Beginning with the first line, please return the entries exactly through the line that contains "brown toothbrush: 1 -> 3", and leave out all later lines.

____________

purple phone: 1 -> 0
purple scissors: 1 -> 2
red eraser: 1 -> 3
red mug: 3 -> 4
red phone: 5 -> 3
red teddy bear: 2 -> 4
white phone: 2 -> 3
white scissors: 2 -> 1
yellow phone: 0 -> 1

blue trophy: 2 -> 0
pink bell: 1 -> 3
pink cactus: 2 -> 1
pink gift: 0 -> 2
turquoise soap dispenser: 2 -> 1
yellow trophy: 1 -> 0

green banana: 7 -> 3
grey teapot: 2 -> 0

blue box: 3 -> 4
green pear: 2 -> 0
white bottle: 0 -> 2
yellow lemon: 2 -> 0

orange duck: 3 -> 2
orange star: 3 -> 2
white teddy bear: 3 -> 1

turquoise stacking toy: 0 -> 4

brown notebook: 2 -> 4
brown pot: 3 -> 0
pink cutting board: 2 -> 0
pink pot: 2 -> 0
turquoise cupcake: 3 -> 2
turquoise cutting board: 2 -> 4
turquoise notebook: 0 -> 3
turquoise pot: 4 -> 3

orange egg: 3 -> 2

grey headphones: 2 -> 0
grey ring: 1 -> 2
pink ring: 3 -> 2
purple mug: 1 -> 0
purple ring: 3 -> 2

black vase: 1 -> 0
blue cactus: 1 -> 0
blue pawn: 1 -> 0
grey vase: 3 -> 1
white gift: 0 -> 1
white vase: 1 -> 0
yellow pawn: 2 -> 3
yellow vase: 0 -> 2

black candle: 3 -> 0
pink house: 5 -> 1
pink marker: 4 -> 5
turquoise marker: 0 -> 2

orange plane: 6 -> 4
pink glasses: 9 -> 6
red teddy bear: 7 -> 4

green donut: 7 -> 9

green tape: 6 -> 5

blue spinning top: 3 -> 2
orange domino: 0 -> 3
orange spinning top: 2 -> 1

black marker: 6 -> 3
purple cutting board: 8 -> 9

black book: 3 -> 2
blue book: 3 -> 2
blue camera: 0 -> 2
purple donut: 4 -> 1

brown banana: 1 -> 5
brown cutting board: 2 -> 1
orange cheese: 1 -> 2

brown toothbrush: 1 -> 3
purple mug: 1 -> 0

____________

- **Response**
purple phone: 1 -> 0
purple scissors: 1 -> 2
red eraser: 1 -> 3
red mug: 3 -> 4
red phone: 5 -> 3
red teddy bear: 2 -> 4
white phone: 2 -> 3
white scissors: 2 -> 1
yellow phone: 0 -> 1

blue trophy: 2 -> 0
pink bell: 1 -> 3
pink cactus: 2 -> 1
pink gift: 0 -> 2
turquoise soap dispenser: 2 -> 1
yellow trophy: 1 -> 0

green banana: 7 -> 3
grey teapot: 2 -> 0

blue box: 3 -> 4
green pear: 2 -> 0
white bottle: 0 -> 2
yellow lemon: 2 -> 0

orange duck: 3 -> 2
orange star: 3 -> 2
white teddy bear: 3 -> 1

turquoise stacking toy: 0 -> 4

brown notebook: 2 -> 4
brown pot: 3 -> 0
pink cutting board: 2 -> 0
pink pot: 2 -> 0
turquoise cupcake: 3 -> 2
turquoise cutting board: 2 -> 4
turquoise notebook: 0 -> 3
turquoise pot: 4 -> 3

orange egg: 3 -> 2

grey headphones: 2 -> 0
grey ring: 1 -> 2
pink ring: 3 -> 2
purple mug: 1 -> 0
purple ring: 3 -> 2

black vase: 1 -> 0
blue cactus: 1 -> 0
blue pawn: 1 -> 0
grey vase: 3 -> 1
white gift: 0 -> 1
white vase: 1 -> 0
yellow pawn: 2 -> 3
yellow vase: 0 -> 2

black candle: 3 -> 0
pink house: 5 -> 1
pink marker: 4 -> 5
turquoise marker: 0 -> 2

orange plane: 6 -> 4
pink glasses: 9 -> 6
red teddy bear: 7 -> 4

green donut: 7 -> 9

green tape: 6 -> 5

blue spinning top: 3 -> 2
orange domino: 0 -> 3
orange spinning top: 2 -> 1

black marker: 6 -> 3
purple cutting board: 8 -> 9

black book: 3 -> 2
blue book: 3 -> 2
blue camera: 0 -> 2
purple donut: 4 -> 1

brown banana: 1 -> 5
brown cutting board: 2 -> 1
orange cheese: 1 -> 2

brown toothbrush: 1 -> 3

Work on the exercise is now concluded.